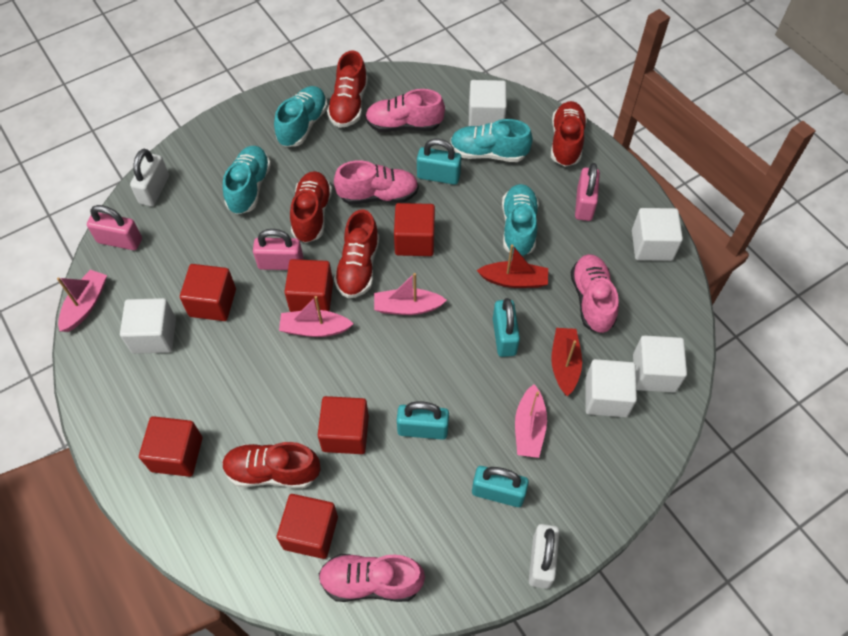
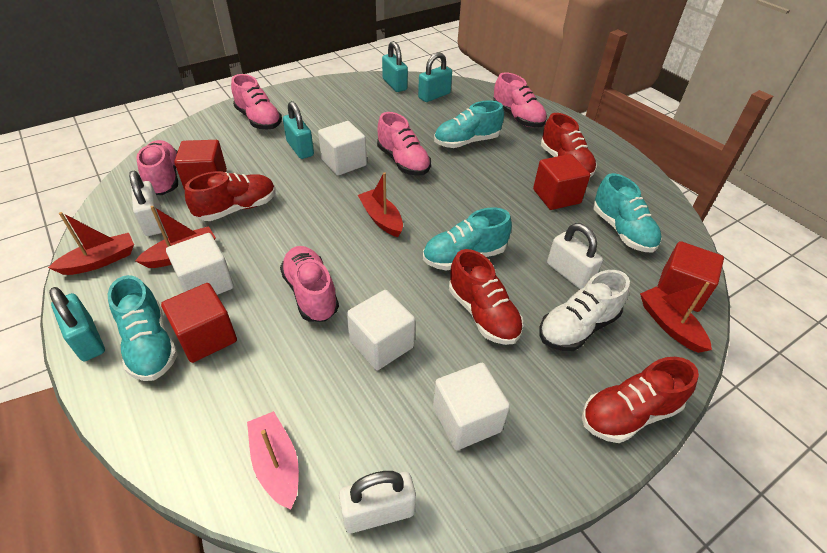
pink boat: [57,270,107,332] [279,296,354,337] [374,273,447,315] [515,384,547,458] = 4 -> [247,411,299,510] = 1
pink padlock: [87,205,142,250] [253,229,303,270] [575,163,600,221] = 3 -> none = 0
pink shoe: [319,554,425,602] [334,160,419,204] [365,89,445,132] [571,254,619,333] = 4 -> [136,140,178,195] [231,74,282,130] [280,246,339,322] [377,112,431,176] [493,72,547,127] = 5
red boat: [477,244,548,288] [551,328,582,396] = 2 -> [48,212,134,275] [135,206,216,268] [358,172,403,237] [640,282,712,353] = 4
red cube: [139,416,203,477] [180,264,236,321] [277,494,338,559] [285,259,333,312] [318,396,369,454] [394,203,435,256] = 6 -> [161,283,237,363] [174,140,227,190] [533,154,590,210] [657,241,724,312] = 4
red shoe: [222,442,321,488] [290,171,332,243] [327,50,368,128] [334,209,379,298] [551,101,587,167] = 5 -> [185,171,275,221] [449,249,524,345] [541,113,597,177] [582,357,699,443] = 4
white cube: [120,298,176,354] [469,80,507,126] [585,359,637,417] [632,208,683,261] [633,335,687,393] = 5 -> [166,233,234,295] [318,121,367,176] [347,290,415,370] [433,363,510,450] = 4
white padlock: [130,149,169,206] [529,524,560,589] = 2 -> [129,171,164,236] [339,471,416,533] [547,223,603,289] = 3
white shoe: none = 0 -> [539,270,630,351] = 1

= Task description =
All that should be returned is the run of lines from the one with "red cube: [139,416,203,477]" to the last line of the material above, copied exactly.

= Response =
red cube: [139,416,203,477] [180,264,236,321] [277,494,338,559] [285,259,333,312] [318,396,369,454] [394,203,435,256] = 6 -> [161,283,237,363] [174,140,227,190] [533,154,590,210] [657,241,724,312] = 4
red shoe: [222,442,321,488] [290,171,332,243] [327,50,368,128] [334,209,379,298] [551,101,587,167] = 5 -> [185,171,275,221] [449,249,524,345] [541,113,597,177] [582,357,699,443] = 4
white cube: [120,298,176,354] [469,80,507,126] [585,359,637,417] [632,208,683,261] [633,335,687,393] = 5 -> [166,233,234,295] [318,121,367,176] [347,290,415,370] [433,363,510,450] = 4
white padlock: [130,149,169,206] [529,524,560,589] = 2 -> [129,171,164,236] [339,471,416,533] [547,223,603,289] = 3
white shoe: none = 0 -> [539,270,630,351] = 1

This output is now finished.